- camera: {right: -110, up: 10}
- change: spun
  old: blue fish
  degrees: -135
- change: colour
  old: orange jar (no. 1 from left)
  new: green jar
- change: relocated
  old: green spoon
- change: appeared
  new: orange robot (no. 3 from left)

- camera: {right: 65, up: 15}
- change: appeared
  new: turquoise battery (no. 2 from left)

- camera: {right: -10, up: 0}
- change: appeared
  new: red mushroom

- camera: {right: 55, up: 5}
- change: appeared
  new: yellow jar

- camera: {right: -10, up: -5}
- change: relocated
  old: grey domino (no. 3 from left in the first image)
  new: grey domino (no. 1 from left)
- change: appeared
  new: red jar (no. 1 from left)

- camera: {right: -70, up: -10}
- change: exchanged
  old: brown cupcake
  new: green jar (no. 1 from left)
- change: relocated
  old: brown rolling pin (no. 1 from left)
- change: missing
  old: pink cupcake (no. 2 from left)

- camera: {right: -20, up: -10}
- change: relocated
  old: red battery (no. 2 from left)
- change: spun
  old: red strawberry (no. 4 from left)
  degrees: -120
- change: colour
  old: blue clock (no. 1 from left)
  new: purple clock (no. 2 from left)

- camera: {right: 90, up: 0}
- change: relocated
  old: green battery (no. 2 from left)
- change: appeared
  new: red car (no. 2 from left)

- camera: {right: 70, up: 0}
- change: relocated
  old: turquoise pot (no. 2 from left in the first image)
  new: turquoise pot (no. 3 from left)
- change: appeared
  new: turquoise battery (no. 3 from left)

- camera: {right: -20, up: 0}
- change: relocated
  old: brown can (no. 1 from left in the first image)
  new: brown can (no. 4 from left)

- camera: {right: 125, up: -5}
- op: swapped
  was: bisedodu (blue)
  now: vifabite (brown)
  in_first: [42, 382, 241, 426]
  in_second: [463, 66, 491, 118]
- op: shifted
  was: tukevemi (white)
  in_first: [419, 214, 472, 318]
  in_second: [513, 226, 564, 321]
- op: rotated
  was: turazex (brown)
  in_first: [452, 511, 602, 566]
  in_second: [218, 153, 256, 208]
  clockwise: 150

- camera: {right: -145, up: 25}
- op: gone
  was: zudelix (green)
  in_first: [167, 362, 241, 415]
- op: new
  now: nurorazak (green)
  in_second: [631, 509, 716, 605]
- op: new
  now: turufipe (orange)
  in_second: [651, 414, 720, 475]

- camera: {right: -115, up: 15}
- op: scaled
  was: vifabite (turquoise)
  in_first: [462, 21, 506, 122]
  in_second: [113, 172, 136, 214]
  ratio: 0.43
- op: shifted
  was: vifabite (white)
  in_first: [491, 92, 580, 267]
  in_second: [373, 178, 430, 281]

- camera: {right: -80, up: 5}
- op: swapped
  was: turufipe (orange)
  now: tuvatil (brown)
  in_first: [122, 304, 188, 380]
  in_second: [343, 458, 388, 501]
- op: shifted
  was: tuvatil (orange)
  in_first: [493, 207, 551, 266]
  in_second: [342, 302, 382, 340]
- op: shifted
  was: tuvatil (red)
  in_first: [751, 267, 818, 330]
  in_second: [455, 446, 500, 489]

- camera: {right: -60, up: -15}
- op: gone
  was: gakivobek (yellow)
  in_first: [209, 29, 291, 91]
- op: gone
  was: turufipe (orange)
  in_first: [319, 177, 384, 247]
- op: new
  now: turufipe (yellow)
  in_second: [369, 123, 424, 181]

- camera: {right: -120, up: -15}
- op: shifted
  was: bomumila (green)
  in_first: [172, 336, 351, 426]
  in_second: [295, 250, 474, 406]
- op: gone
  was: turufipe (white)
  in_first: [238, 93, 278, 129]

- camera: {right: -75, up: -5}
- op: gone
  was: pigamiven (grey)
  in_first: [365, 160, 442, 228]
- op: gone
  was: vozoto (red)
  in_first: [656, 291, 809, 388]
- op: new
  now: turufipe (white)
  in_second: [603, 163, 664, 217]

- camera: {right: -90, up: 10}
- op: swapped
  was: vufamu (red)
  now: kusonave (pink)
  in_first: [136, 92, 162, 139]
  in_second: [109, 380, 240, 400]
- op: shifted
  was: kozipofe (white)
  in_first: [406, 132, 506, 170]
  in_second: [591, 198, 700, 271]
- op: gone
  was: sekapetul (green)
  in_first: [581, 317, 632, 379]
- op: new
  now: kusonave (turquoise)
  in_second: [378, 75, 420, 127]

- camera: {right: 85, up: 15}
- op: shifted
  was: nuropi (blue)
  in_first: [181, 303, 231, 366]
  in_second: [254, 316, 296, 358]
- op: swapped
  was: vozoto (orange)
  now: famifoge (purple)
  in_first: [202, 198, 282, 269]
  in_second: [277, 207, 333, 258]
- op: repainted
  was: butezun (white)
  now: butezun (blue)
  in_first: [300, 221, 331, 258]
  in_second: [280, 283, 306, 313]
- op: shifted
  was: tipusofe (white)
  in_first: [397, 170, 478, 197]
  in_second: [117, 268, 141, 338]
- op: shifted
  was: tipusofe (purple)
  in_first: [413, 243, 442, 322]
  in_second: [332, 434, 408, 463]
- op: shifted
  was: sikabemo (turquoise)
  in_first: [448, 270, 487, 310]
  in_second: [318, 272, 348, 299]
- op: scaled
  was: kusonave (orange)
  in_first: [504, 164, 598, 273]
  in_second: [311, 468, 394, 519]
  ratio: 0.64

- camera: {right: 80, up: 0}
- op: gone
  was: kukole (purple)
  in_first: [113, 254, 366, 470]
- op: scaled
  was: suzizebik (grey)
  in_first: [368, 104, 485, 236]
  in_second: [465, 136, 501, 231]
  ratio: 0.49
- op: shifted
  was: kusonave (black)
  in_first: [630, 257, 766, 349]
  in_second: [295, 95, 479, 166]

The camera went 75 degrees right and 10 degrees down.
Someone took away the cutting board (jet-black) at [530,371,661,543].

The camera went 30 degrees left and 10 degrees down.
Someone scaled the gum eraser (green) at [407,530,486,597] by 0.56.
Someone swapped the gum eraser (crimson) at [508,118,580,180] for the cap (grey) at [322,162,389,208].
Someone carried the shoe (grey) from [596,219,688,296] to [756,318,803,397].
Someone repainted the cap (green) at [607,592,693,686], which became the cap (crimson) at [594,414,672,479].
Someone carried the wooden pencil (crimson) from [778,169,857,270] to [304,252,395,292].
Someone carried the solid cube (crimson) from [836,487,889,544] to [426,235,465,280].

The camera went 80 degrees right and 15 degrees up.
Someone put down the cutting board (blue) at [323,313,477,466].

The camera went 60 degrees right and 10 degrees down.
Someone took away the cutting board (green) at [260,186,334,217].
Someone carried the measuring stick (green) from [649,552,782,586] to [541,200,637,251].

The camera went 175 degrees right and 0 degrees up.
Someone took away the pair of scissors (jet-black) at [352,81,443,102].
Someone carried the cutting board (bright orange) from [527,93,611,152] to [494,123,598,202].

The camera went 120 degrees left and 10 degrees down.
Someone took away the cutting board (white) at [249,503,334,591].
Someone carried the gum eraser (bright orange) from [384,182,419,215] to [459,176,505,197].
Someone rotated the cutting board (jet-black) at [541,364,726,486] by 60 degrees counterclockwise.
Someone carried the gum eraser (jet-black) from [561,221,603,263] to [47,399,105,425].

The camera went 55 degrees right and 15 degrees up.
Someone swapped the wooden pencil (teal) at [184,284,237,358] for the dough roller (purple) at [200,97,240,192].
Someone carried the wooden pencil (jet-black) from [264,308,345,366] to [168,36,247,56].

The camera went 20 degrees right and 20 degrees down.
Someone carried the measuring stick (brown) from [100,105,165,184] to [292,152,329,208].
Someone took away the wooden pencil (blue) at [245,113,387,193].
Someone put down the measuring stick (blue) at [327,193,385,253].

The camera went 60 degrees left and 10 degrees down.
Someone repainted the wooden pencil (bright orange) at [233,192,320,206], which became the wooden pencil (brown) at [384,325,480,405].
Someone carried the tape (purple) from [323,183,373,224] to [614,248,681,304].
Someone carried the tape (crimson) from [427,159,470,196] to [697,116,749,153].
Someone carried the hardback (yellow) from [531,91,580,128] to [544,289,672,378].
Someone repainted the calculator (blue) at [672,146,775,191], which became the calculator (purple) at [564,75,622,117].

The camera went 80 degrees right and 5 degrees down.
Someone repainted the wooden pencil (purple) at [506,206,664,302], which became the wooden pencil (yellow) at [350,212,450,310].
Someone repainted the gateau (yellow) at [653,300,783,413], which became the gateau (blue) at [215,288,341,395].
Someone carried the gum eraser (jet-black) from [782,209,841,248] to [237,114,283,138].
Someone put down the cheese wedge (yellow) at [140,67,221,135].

**TRY IT:** Would you retype exactly the lines above, from the line with "in_first: [419, 214, 472, 318]" to the line with "in_second: [218, 153, 256, 208]", with both end lines kept and nothing more?

**SOLUTION FOR THIS TASK:**
  in_first: [419, 214, 472, 318]
  in_second: [513, 226, 564, 321]
- op: rotated
  was: turazex (brown)
  in_first: [452, 511, 602, 566]
  in_second: [218, 153, 256, 208]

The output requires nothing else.